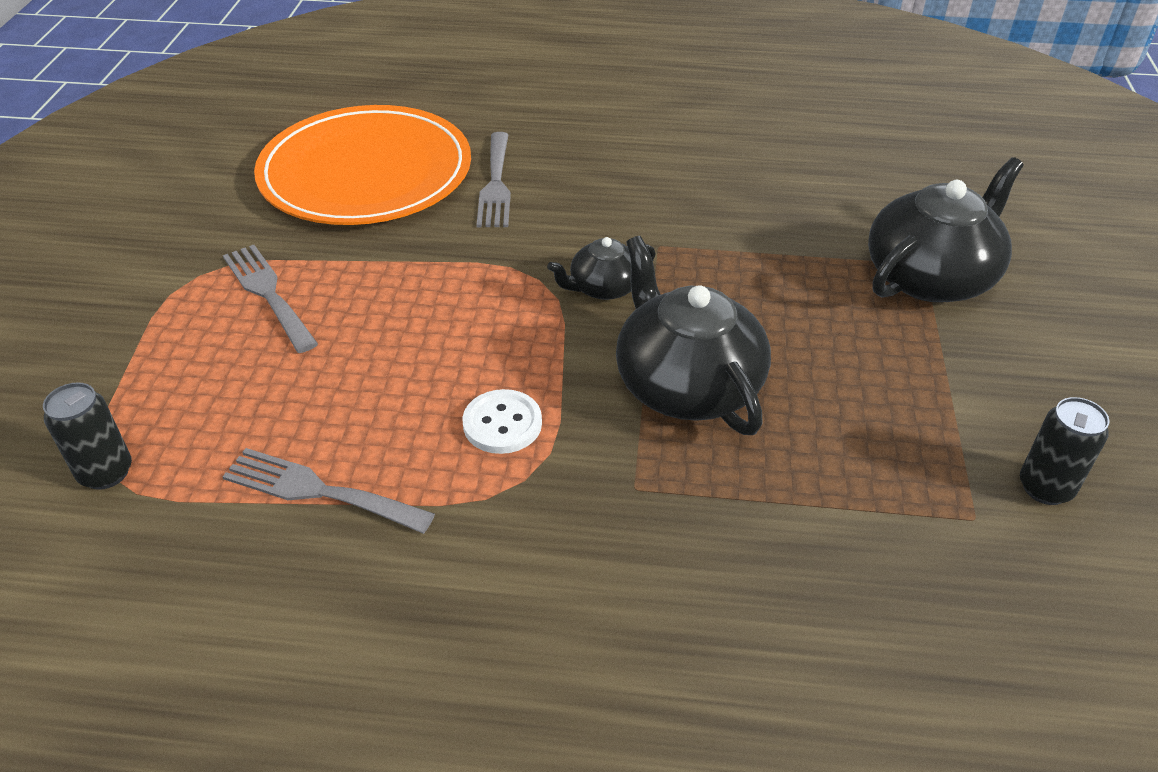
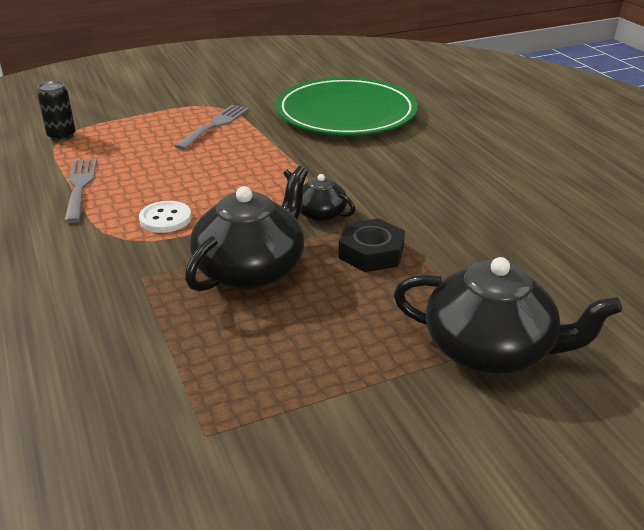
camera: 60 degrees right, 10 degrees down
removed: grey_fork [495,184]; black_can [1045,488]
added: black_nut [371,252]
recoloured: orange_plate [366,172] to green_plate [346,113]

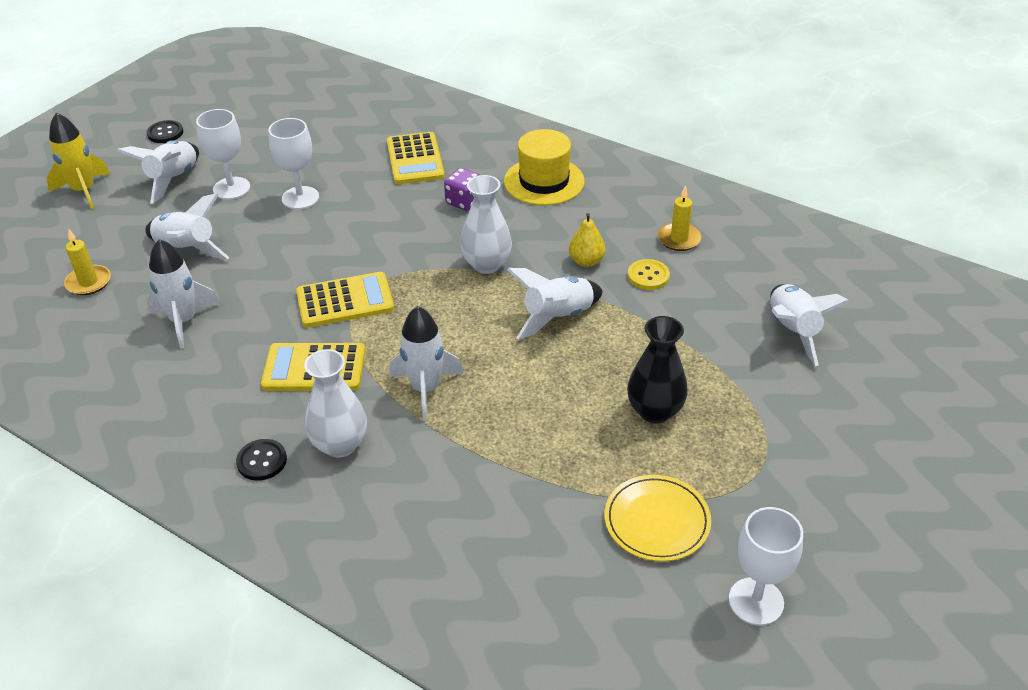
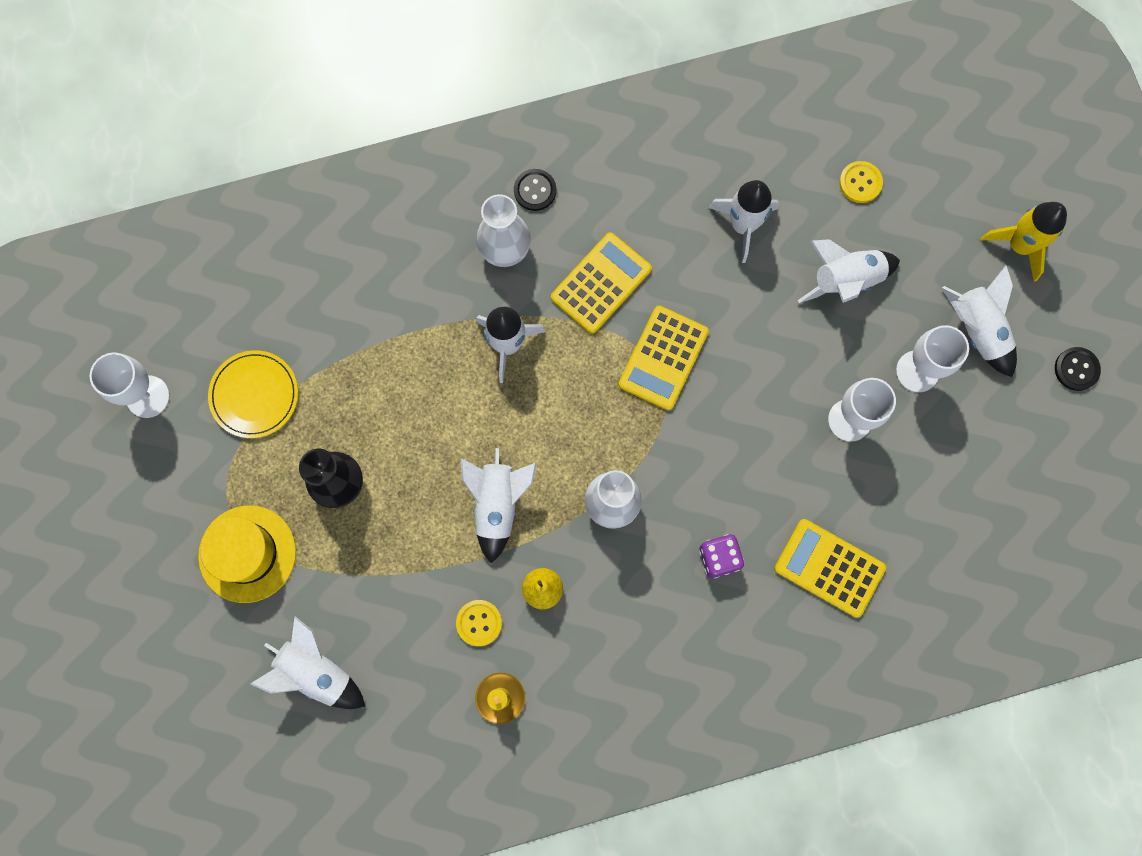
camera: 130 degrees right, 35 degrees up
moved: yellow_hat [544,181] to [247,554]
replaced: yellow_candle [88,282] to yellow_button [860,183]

**Work required**
Without the pictures, copy out all the records above exactly.

**Completed exercise**
camera: 60 degrees right, 10 degrees down
removed: grey_fork [495,184]; black_can [1045,488]
added: black_nut [371,252]
recoloured: orange_plate [366,172] to green_plate [346,113]

camera: 130 degrees right, 35 degrees up
moved: yellow_hat [544,181] to [247,554]
replaced: yellow_candle [88,282] to yellow_button [860,183]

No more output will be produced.